DIRECTIONS FOR THIS TASK:
Extract from the entries below, exactly as given, only the lines from the line containing "none -> cyan round brick A2 level 1" to the line containing "none -> white slope E3:F4 level 2 top F", both lines included.

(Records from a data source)
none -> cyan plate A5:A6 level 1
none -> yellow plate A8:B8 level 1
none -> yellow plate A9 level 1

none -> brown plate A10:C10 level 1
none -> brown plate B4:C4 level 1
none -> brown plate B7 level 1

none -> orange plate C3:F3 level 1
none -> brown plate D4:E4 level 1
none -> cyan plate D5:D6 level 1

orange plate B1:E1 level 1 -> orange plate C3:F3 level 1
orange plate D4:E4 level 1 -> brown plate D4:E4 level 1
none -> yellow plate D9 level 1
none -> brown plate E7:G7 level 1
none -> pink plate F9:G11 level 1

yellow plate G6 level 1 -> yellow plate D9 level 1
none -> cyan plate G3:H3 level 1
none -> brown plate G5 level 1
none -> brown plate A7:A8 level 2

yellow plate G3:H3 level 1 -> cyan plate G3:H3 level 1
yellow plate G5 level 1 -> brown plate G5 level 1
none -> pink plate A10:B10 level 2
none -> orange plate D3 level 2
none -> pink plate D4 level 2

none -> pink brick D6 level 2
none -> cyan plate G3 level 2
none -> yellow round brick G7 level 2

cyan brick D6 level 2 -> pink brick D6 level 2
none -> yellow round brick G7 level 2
...
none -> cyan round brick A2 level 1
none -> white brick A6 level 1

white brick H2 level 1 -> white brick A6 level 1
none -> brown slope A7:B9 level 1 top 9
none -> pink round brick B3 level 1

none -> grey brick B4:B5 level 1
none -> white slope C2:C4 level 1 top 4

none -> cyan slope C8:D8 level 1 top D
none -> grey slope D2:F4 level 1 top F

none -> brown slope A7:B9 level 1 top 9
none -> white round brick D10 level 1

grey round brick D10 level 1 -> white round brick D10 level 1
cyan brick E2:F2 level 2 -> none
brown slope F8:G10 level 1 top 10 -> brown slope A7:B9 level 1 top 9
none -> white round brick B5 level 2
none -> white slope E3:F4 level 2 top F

OUTPUT BELOW:
none -> cyan round brick A2 level 1
none -> white brick A6 level 1

white brick H2 level 1 -> white brick A6 level 1
none -> brown slope A7:B9 level 1 top 9
none -> pink round brick B3 level 1

none -> grey brick B4:B5 level 1
none -> white slope C2:C4 level 1 top 4

none -> cyan slope C8:D8 level 1 top D
none -> grey slope D2:F4 level 1 top F

none -> brown slope A7:B9 level 1 top 9
none -> white round brick D10 level 1

grey round brick D10 level 1 -> white round brick D10 level 1
cyan brick E2:F2 level 2 -> none
brown slope F8:G10 level 1 top 10 -> brown slope A7:B9 level 1 top 9
none -> white round brick B5 level 2
none -> white slope E3:F4 level 2 top F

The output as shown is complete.